Assigned task - Copy the records below verbatim, keeping every line and character unchanged.

________________________

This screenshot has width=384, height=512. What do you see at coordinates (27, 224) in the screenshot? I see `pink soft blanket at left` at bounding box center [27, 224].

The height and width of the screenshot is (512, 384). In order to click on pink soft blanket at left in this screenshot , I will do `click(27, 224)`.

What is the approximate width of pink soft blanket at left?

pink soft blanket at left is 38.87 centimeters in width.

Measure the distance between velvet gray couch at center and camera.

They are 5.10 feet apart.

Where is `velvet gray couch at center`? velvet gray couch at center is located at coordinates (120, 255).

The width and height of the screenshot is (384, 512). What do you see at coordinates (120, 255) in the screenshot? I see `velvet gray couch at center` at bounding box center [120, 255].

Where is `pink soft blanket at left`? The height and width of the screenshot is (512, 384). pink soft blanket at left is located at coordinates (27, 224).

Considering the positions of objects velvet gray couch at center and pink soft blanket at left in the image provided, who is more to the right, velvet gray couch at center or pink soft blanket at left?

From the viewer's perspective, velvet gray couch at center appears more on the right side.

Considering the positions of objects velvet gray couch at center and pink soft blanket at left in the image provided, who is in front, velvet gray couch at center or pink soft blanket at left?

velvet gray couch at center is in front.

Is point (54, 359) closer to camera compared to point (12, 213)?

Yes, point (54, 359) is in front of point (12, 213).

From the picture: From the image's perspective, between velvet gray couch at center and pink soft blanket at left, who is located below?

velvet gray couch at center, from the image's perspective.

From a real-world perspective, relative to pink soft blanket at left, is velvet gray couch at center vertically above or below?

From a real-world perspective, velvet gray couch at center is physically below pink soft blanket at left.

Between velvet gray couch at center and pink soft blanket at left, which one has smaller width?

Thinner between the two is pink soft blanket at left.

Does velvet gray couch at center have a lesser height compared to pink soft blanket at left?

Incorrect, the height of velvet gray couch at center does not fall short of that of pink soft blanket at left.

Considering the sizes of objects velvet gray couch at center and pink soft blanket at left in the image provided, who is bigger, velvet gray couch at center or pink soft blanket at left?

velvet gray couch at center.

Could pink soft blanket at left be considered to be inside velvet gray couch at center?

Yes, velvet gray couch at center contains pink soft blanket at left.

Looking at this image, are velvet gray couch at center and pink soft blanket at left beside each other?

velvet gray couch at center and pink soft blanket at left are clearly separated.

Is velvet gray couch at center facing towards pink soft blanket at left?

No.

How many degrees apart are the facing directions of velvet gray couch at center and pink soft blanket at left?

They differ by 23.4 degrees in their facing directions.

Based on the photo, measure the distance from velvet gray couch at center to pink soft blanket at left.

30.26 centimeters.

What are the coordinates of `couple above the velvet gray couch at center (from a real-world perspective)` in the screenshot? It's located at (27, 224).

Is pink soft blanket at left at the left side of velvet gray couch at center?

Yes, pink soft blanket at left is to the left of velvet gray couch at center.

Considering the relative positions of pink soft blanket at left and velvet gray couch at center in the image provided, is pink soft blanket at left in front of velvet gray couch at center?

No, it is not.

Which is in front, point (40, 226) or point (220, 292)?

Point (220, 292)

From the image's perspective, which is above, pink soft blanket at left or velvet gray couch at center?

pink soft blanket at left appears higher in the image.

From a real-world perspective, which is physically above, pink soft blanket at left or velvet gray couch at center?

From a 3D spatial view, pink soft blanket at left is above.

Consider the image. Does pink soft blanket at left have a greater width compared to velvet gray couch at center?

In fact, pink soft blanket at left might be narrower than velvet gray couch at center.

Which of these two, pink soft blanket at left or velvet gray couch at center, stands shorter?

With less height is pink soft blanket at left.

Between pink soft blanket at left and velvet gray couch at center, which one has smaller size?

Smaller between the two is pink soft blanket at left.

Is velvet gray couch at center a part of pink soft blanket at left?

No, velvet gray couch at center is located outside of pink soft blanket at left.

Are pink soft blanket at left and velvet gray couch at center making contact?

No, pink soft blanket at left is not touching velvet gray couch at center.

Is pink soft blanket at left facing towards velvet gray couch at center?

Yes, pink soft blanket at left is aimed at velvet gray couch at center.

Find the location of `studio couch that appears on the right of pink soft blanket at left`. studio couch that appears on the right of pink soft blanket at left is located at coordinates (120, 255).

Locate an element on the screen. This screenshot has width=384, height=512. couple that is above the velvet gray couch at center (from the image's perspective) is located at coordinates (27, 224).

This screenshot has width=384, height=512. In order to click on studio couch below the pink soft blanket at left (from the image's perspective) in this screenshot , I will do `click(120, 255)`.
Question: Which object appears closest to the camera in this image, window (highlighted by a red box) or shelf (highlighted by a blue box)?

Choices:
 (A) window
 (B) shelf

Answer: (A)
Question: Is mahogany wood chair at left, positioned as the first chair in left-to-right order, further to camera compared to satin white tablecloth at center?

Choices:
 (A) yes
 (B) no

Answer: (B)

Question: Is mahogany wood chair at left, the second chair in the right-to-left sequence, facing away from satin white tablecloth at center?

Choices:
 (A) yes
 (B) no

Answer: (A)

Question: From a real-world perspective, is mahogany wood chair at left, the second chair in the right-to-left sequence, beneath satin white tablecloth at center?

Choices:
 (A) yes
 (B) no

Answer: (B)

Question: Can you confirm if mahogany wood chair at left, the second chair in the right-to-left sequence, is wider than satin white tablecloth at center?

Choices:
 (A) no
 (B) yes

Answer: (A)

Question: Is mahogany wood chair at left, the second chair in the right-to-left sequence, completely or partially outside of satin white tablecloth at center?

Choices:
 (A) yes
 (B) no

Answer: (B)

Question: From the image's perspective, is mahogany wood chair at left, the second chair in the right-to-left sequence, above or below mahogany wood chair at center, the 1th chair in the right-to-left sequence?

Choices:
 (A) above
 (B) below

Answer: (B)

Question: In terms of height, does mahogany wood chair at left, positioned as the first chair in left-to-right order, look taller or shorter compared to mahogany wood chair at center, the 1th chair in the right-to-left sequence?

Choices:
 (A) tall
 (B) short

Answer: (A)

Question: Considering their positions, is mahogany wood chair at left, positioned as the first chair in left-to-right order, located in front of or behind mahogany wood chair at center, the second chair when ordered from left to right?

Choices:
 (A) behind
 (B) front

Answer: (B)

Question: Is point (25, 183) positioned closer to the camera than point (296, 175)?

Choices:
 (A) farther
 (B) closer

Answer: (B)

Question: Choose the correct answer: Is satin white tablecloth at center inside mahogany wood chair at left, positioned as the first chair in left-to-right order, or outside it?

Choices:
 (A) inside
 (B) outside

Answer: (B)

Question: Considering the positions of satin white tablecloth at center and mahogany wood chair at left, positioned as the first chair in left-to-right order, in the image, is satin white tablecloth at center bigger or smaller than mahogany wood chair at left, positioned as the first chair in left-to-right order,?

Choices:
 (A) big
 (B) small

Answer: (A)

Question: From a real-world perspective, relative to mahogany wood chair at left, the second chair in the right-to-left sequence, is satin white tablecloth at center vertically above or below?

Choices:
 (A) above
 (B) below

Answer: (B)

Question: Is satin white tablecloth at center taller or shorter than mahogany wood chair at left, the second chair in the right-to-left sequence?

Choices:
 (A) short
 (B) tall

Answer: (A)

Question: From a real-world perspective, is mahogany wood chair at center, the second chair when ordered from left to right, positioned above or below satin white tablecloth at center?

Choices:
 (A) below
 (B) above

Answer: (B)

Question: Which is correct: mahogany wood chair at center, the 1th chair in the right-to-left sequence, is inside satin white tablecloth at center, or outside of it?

________________________

Answer space -
This screenshot has width=384, height=512. What do you see at coordinates (27, 224) in the screenshot? I see `pink soft blanket at left` at bounding box center [27, 224].

The height and width of the screenshot is (512, 384). In order to click on pink soft blanket at left in this screenshot , I will do `click(27, 224)`.

What is the approximate width of pink soft blanket at left?

pink soft blanket at left is 38.87 centimeters in width.

Measure the distance between velvet gray couch at center and camera.

They are 5.10 feet apart.

Where is `velvet gray couch at center`? velvet gray couch at center is located at coordinates (120, 255).

The width and height of the screenshot is (384, 512). What do you see at coordinates (120, 255) in the screenshot? I see `velvet gray couch at center` at bounding box center [120, 255].

Where is `pink soft blanket at left`? The height and width of the screenshot is (512, 384). pink soft blanket at left is located at coordinates (27, 224).

Considering the positions of objects velvet gray couch at center and pink soft blanket at left in the image provided, who is more to the right, velvet gray couch at center or pink soft blanket at left?

From the viewer's perspective, velvet gray couch at center appears more on the right side.

Considering the positions of objects velvet gray couch at center and pink soft blanket at left in the image provided, who is in front, velvet gray couch at center or pink soft blanket at left?

velvet gray couch at center is in front.

Is point (54, 359) closer to camera compared to point (12, 213)?

Yes, point (54, 359) is in front of point (12, 213).

From the picture: From the image's perspective, between velvet gray couch at center and pink soft blanket at left, who is located below?

velvet gray couch at center, from the image's perspective.

From a real-world perspective, relative to pink soft blanket at left, is velvet gray couch at center vertically above or below?

From a real-world perspective, velvet gray couch at center is physically below pink soft blanket at left.

Between velvet gray couch at center and pink soft blanket at left, which one has smaller width?

Thinner between the two is pink soft blanket at left.

Does velvet gray couch at center have a lesser height compared to pink soft blanket at left?

Incorrect, the height of velvet gray couch at center does not fall short of that of pink soft blanket at left.

Considering the sizes of objects velvet gray couch at center and pink soft blanket at left in the image provided, who is bigger, velvet gray couch at center or pink soft blanket at left?

velvet gray couch at center.

Could pink soft blanket at left be considered to be inside velvet gray couch at center?

Yes, velvet gray couch at center contains pink soft blanket at left.

Looking at this image, are velvet gray couch at center and pink soft blanket at left beside each other?

velvet gray couch at center and pink soft blanket at left are clearly separated.

Is velvet gray couch at center facing towards pink soft blanket at left?

No.

How many degrees apart are the facing directions of velvet gray couch at center and pink soft blanket at left?

They differ by 23.4 degrees in their facing directions.

Based on the photo, measure the distance from velvet gray couch at center to pink soft blanket at left.

30.26 centimeters.

What are the coordinates of `couple above the velvet gray couch at center (from a real-world perspective)` in the screenshot? It's located at (27, 224).

Is pink soft blanket at left at the left side of velvet gray couch at center?

Yes, pink soft blanket at left is to the left of velvet gray couch at center.

Considering the relative positions of pink soft blanket at left and velvet gray couch at center in the image provided, is pink soft blanket at left in front of velvet gray couch at center?

No, it is not.

Which is in front, point (40, 226) or point (220, 292)?

Point (220, 292)

From the image's perspective, which is above, pink soft blanket at left or velvet gray couch at center?

pink soft blanket at left appears higher in the image.

From a real-world perspective, which is physically above, pink soft blanket at left or velvet gray couch at center?

From a 3D spatial view, pink soft blanket at left is above.

Consider the image. Does pink soft blanket at left have a greater width compared to velvet gray couch at center?

In fact, pink soft blanket at left might be narrower than velvet gray couch at center.

Which of these two, pink soft blanket at left or velvet gray couch at center, stands shorter?

With less height is pink soft blanket at left.

Between pink soft blanket at left and velvet gray couch at center, which one has smaller size?

Smaller between the two is pink soft blanket at left.

Is velvet gray couch at center a part of pink soft blanket at left?

No, velvet gray couch at center is located outside of pink soft blanket at left.

Are pink soft blanket at left and velvet gray couch at center making contact?

No, pink soft blanket at left is not touching velvet gray couch at center.

Is pink soft blanket at left facing towards velvet gray couch at center?

Yes, pink soft blanket at left is aimed at velvet gray couch at center.

Find the location of `studio couch that appears on the right of pink soft blanket at left`. studio couch that appears on the right of pink soft blanket at left is located at coordinates (120, 255).

Locate an element on the screen. This screenshot has width=384, height=512. couple that is above the velvet gray couch at center (from the image's perspective) is located at coordinates (27, 224).

This screenshot has width=384, height=512. In order to click on studio couch below the pink soft blanket at left (from the image's perspective) in this screenshot , I will do `click(120, 255)`.
Question: Which object appears closest to the camera in this image, window (highlighted by a red box) or shelf (highlighted by a blue box)?

Choices:
 (A) window
 (B) shelf

Answer: (A)
Question: Is mahogany wood chair at left, positioned as the first chair in left-to-right order, further to camera compared to satin white tablecloth at center?

Choices:
 (A) yes
 (B) no

Answer: (B)

Question: Is mahogany wood chair at left, the second chair in the right-to-left sequence, facing away from satin white tablecloth at center?

Choices:
 (A) yes
 (B) no

Answer: (A)

Question: From a real-world perspective, is mahogany wood chair at left, the second chair in the right-to-left sequence, beneath satin white tablecloth at center?

Choices:
 (A) yes
 (B) no

Answer: (B)

Question: Can you confirm if mahogany wood chair at left, the second chair in the right-to-left sequence, is wider than satin white tablecloth at center?

Choices:
 (A) no
 (B) yes

Answer: (A)

Question: Is mahogany wood chair at left, the second chair in the right-to-left sequence, completely or partially outside of satin white tablecloth at center?

Choices:
 (A) yes
 (B) no

Answer: (B)

Question: From the image's perspective, is mahogany wood chair at left, the second chair in the right-to-left sequence, above or below mahogany wood chair at center, the 1th chair in the right-to-left sequence?

Choices:
 (A) above
 (B) below

Answer: (B)

Question: In terms of height, does mahogany wood chair at left, positioned as the first chair in left-to-right order, look taller or shorter compared to mahogany wood chair at center, the 1th chair in the right-to-left sequence?

Choices:
 (A) tall
 (B) short

Answer: (A)

Question: Considering their positions, is mahogany wood chair at left, positioned as the first chair in left-to-right order, located in front of or behind mahogany wood chair at center, the second chair when ordered from left to right?

Choices:
 (A) behind
 (B) front

Answer: (B)

Question: Is point (25, 183) positioned closer to the camera than point (296, 175)?

Choices:
 (A) farther
 (B) closer

Answer: (B)

Question: Choose the correct answer: Is satin white tablecloth at center inside mahogany wood chair at left, positioned as the first chair in left-to-right order, or outside it?

Choices:
 (A) inside
 (B) outside

Answer: (B)

Question: Considering the positions of satin white tablecloth at center and mahogany wood chair at left, positioned as the first chair in left-to-right order, in the image, is satin white tablecloth at center bigger or smaller than mahogany wood chair at left, positioned as the first chair in left-to-right order,?

Choices:
 (A) big
 (B) small

Answer: (A)

Question: From a real-world perspective, relative to mahogany wood chair at left, the second chair in the right-to-left sequence, is satin white tablecloth at center vertically above or below?

Choices:
 (A) above
 (B) below

Answer: (B)

Question: Is satin white tablecloth at center taller or shorter than mahogany wood chair at left, the second chair in the right-to-left sequence?

Choices:
 (A) short
 (B) tall

Answer: (A)

Question: From a real-world perspective, is mahogany wood chair at center, the second chair when ordered from left to right, positioned above or below satin white tablecloth at center?

Choices:
 (A) below
 (B) above

Answer: (B)

Question: Which is correct: mahogany wood chair at center, the 1th chair in the right-to-left sequence, is inside satin white tablecloth at center, or outside of it?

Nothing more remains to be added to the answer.